待完成任务 =
找出下列条目中含有字符串“grace”的每一行，并将这些行原样抄出。

输入内容 =
"""
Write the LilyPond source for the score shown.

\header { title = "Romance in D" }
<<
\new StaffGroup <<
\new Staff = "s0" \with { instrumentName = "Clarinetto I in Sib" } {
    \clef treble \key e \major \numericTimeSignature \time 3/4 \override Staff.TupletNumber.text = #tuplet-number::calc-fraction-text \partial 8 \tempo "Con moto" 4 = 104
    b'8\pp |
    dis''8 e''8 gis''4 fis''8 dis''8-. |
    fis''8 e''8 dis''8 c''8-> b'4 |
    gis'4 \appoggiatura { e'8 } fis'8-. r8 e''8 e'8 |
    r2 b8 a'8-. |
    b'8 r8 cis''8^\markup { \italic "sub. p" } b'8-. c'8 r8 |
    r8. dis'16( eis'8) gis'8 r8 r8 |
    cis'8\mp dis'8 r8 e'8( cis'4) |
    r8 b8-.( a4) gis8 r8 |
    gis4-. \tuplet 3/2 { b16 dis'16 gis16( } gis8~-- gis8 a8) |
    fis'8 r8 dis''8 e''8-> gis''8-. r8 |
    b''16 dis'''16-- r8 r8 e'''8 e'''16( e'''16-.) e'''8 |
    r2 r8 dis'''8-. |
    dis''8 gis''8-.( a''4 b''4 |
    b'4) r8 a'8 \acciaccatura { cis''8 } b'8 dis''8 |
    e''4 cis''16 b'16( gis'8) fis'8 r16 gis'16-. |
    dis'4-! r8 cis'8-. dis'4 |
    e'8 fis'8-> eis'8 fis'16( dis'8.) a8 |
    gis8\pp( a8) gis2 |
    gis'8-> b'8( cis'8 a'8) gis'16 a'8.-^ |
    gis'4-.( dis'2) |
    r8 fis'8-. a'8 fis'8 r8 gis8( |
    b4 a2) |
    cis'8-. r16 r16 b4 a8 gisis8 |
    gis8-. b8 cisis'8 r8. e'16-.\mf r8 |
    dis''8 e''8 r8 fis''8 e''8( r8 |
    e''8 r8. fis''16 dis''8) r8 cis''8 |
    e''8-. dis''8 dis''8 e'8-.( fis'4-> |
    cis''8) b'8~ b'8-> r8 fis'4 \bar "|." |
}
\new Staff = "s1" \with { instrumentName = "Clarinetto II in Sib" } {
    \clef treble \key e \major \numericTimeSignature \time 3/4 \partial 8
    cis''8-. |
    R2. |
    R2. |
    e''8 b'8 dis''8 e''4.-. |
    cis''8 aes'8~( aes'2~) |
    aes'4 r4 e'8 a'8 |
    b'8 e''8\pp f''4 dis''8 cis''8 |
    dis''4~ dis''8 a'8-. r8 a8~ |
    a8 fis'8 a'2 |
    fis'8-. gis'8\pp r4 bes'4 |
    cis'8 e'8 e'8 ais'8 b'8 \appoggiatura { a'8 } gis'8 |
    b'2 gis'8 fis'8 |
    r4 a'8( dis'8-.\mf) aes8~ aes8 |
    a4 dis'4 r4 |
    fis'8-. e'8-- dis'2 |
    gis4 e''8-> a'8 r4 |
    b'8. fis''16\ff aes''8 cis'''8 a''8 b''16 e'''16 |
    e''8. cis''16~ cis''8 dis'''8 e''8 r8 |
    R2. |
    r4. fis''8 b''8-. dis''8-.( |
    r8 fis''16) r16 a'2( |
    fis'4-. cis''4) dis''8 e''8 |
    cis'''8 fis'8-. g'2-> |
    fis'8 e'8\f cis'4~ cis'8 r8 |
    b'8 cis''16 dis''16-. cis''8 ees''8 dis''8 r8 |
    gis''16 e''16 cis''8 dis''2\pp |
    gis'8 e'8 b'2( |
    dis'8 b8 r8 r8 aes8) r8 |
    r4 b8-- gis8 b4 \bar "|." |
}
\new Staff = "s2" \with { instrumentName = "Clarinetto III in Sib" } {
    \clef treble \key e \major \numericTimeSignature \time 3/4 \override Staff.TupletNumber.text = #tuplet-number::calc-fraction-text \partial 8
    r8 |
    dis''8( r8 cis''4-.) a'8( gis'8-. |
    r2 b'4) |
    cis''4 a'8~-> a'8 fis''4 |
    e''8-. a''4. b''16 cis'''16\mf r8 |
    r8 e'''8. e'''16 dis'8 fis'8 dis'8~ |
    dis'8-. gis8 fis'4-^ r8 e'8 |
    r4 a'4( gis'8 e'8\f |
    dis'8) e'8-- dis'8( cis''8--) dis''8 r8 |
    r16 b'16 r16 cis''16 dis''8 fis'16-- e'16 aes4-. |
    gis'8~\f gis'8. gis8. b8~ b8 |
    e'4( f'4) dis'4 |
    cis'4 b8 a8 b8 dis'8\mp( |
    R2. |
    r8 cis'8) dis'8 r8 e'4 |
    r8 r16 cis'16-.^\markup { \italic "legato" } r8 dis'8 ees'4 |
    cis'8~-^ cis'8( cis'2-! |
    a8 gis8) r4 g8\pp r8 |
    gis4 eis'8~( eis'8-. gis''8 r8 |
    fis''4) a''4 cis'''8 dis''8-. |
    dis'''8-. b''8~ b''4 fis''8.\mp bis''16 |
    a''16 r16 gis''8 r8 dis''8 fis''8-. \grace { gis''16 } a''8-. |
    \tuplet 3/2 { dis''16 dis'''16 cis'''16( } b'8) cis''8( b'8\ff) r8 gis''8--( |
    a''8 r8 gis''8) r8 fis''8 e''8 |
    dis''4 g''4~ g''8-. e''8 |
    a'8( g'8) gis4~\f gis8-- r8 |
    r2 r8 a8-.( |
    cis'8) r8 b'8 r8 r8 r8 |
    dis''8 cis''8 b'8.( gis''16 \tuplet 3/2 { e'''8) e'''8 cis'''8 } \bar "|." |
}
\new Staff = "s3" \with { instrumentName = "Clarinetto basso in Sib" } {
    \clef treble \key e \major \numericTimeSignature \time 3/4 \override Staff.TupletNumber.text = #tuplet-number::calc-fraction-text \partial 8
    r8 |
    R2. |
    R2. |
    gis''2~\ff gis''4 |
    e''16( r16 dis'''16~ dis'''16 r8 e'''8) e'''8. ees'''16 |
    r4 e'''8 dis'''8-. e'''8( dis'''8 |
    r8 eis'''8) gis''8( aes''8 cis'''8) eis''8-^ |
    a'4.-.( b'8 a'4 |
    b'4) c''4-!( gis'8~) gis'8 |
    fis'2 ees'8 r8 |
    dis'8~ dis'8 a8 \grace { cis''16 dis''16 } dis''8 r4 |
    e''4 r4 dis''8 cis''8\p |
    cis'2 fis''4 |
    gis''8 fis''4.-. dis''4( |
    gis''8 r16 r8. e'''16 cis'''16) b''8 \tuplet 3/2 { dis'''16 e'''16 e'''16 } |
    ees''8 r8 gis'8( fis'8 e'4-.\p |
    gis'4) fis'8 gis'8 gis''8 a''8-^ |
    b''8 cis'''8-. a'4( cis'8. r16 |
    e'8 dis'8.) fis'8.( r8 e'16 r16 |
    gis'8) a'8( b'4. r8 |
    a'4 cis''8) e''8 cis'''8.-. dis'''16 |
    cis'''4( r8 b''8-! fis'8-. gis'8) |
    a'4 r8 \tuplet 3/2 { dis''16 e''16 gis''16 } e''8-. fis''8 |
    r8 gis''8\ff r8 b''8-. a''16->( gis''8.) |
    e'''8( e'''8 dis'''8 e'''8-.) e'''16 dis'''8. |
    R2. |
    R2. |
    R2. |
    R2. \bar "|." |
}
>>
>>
"""
回答 =
    a''16 r16 gis''8 r8 dis''8 fis''8-. \grace { gis''16 } a''8-. |
    dis'8~ dis'8 a8 \grace { cis''16 dis''16 } dis''8 r4 |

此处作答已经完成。